• Data under study

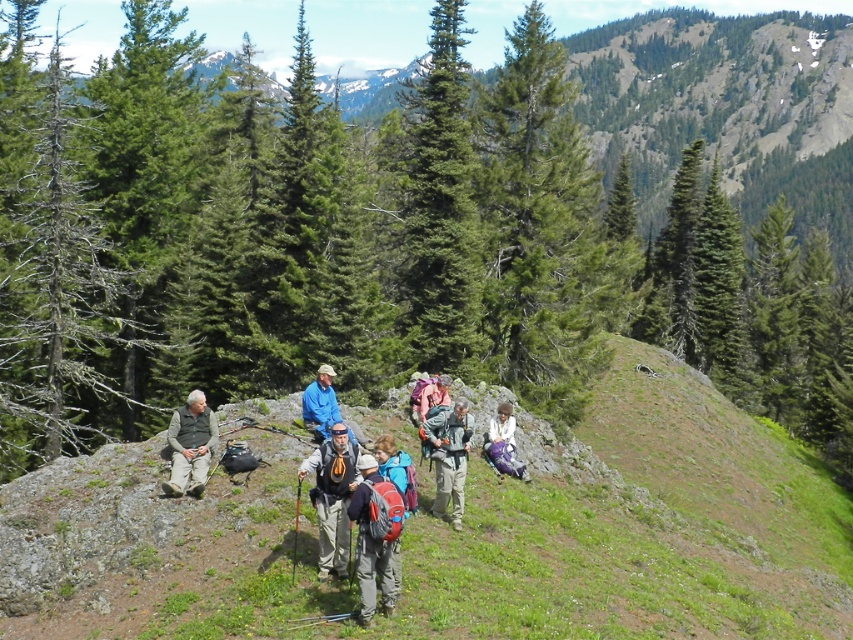
Is green matte evergreen tree at center closer to camera compared to matte green backpack at center?

No, it is behind matte green backpack at center.

Between green matte evergreen tree at center and matte green backpack at center, which one appears on the right side from the viewer's perspective?

Positioned to the right is matte green backpack at center.

The image size is (853, 640). What do you see at coordinates (440, 205) in the screenshot?
I see `green matte evergreen tree at center` at bounding box center [440, 205].

The height and width of the screenshot is (640, 853). I want to click on green matte evergreen tree at center, so point(440,205).

Is matte gray backpack at center positioned in front of matte green backpack at center?

Yes.

Is point (335, 420) farther from viewer compared to point (436, 449)?

Yes, it is.

The width and height of the screenshot is (853, 640). Find the location of `matte gray backpack at center`. matte gray backpack at center is located at coordinates (332, 497).

Who is higher up, matte green backpack at center or purple fabric bag at center?

matte green backpack at center

Is point (444, 458) closer to viewer compared to point (498, 451)?

Yes, it is.

In order to click on matte green backpack at center in this screenshot , I will do `click(450, 456)`.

• Exercise goal
Please put every line of the items above into a Markdown table with the columns Row and Line, numbering the rows and skipping blank lines. Leave the pictures out.

• Problem solution
| Row | Line |
|---|---|
| 1 | Is green matte evergreen tree at center closer to camera compared to matte green backpack at center? |
| 2 | No, it is behind matte green backpack at center. |
| 3 | Between green matte evergreen tree at center and matte green backpack at center, which one appears on the right side from the viewer's perspective? |
| 4 | Positioned to the right is matte green backpack at center. |
| 5 | The image size is (853, 640). What do you see at coordinates (440, 205) in the screenshot? |
| 6 | I see `green matte evergreen tree at center` at bounding box center [440, 205]. |
| 7 | The height and width of the screenshot is (640, 853). I want to click on green matte evergreen tree at center, so point(440,205). |
| 8 | Is matte gray backpack at center positioned in front of matte green backpack at center? |
| 9 | Yes. |
| 10 | Is point (335, 420) farther from viewer compared to point (436, 449)? |
| 11 | Yes, it is. |
| 12 | The width and height of the screenshot is (853, 640). Find the location of `matte gray backpack at center`. matte gray backpack at center is located at coordinates (332, 497). |
| 13 | Who is higher up, matte green backpack at center or purple fabric bag at center? |
| 14 | matte green backpack at center |
| 15 | Is point (444, 458) closer to viewer compared to point (498, 451)? |
| 16 | Yes, it is. |
| 17 | In order to click on matte green backpack at center in this screenshot , I will do `click(450, 456)`. |